#### WHAT YOU NEED TO DO:
The lines in the listing below are to be given again exactly, starting at the line holding "camera: 50 degrees left, 15 degrees down" and ending at the line holding "none -> grey rolling pin [233,178,277,246]". Do not include pictures.

*** Opening of EXTRACTED INFORMATION ***

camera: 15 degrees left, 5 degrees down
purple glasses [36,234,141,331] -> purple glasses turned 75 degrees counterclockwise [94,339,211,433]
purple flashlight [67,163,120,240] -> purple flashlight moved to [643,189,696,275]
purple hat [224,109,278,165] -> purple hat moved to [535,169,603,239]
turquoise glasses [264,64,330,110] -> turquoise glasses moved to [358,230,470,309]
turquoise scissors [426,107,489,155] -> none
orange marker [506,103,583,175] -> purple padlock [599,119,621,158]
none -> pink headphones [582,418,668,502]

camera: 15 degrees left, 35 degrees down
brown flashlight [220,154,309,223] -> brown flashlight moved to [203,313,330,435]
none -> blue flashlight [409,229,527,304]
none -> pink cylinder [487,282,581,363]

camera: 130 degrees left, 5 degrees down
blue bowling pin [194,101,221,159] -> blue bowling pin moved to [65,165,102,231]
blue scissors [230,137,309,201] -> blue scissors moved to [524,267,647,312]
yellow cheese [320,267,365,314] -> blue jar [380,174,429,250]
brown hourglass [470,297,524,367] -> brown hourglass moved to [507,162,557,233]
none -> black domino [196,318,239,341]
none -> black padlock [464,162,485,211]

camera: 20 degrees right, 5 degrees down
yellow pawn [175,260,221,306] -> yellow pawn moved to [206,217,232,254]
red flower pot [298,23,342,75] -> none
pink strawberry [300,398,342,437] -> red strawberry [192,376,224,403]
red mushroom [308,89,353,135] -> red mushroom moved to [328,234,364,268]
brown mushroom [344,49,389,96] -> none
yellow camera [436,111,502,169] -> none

*** Close of EXTRACTED INFORMATION ***
*** Opening of EXTRACTED INFORMATION ***

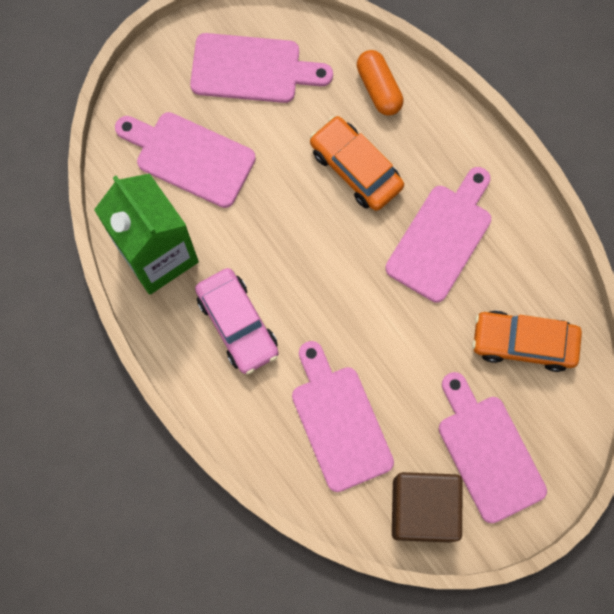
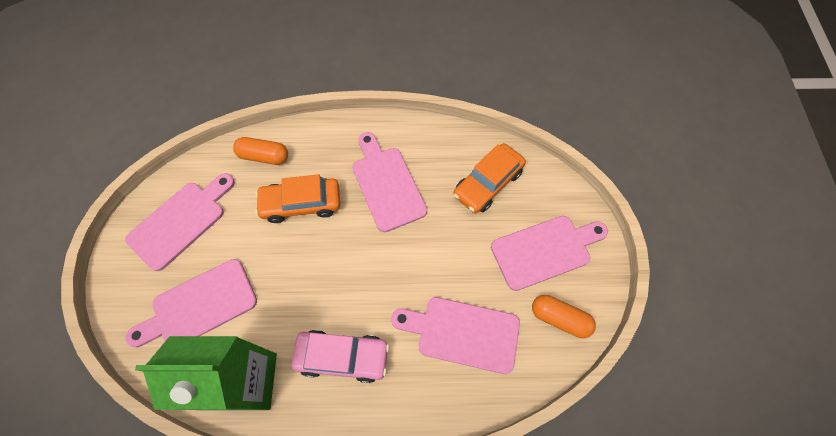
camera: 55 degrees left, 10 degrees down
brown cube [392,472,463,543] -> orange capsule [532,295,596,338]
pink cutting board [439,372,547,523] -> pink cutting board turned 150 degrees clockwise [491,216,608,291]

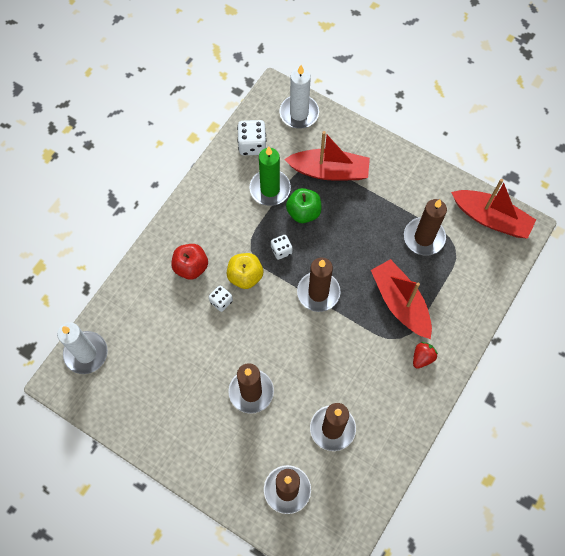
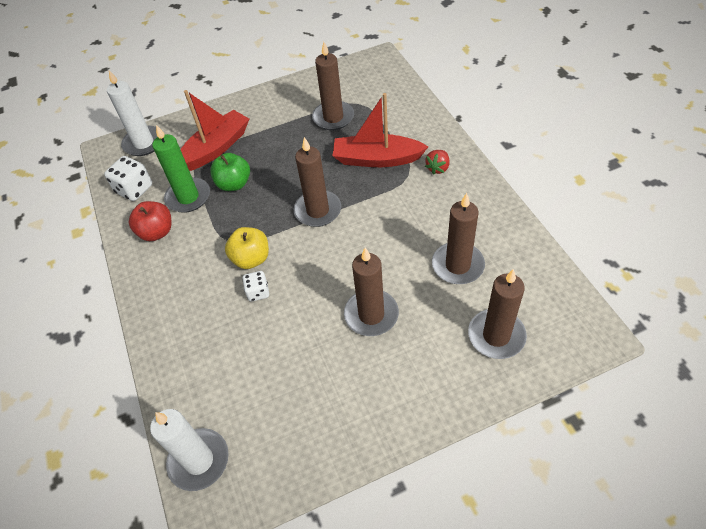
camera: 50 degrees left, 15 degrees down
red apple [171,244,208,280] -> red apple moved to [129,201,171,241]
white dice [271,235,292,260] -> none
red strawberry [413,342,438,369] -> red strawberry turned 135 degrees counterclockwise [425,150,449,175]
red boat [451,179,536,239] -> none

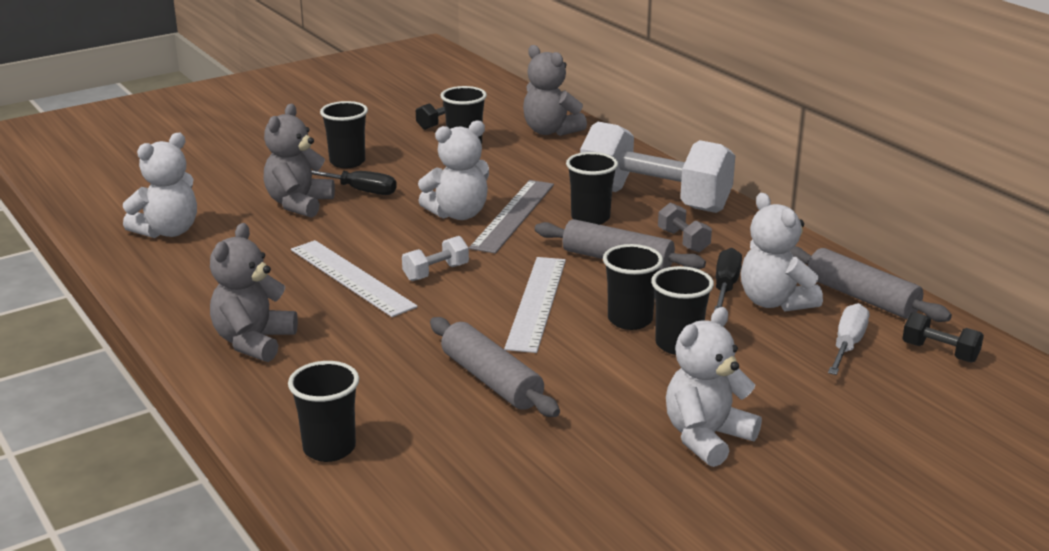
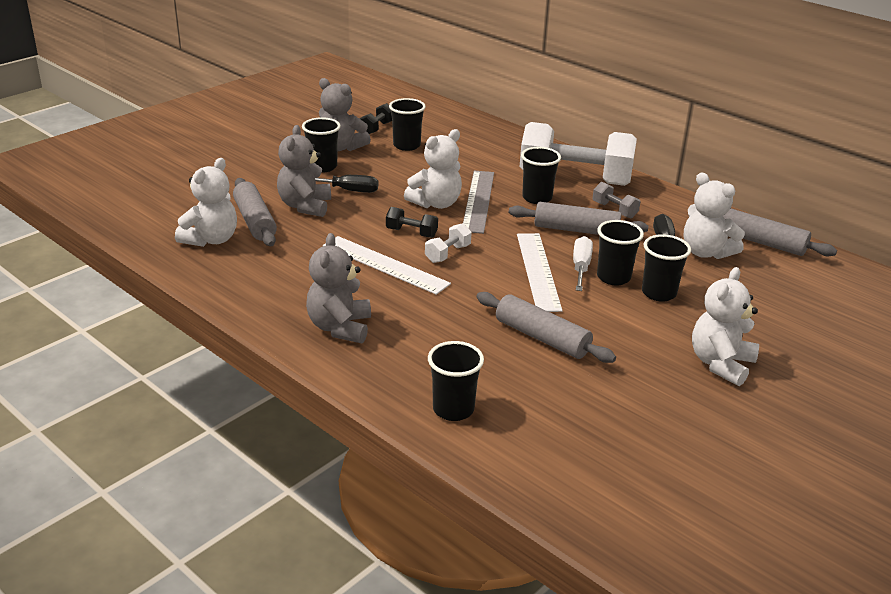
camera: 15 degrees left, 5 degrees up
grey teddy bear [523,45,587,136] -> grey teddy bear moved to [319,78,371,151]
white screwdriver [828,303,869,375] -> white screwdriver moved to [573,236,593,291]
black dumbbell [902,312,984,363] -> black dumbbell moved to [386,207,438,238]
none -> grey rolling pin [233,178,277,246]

*** Close of EXTRACTED INFORMATION ***

#### SOLUTION TO THIS EXERCISE:
camera: 50 degrees left, 15 degrees down
red apple [171,244,208,280] -> red apple moved to [129,201,171,241]
white dice [271,235,292,260] -> none
red strawberry [413,342,438,369] -> red strawberry turned 135 degrees counterclockwise [425,150,449,175]
red boat [451,179,536,239] -> none

camera: 15 degrees left, 5 degrees up
grey teddy bear [523,45,587,136] -> grey teddy bear moved to [319,78,371,151]
white screwdriver [828,303,869,375] -> white screwdriver moved to [573,236,593,291]
black dumbbell [902,312,984,363] -> black dumbbell moved to [386,207,438,238]
none -> grey rolling pin [233,178,277,246]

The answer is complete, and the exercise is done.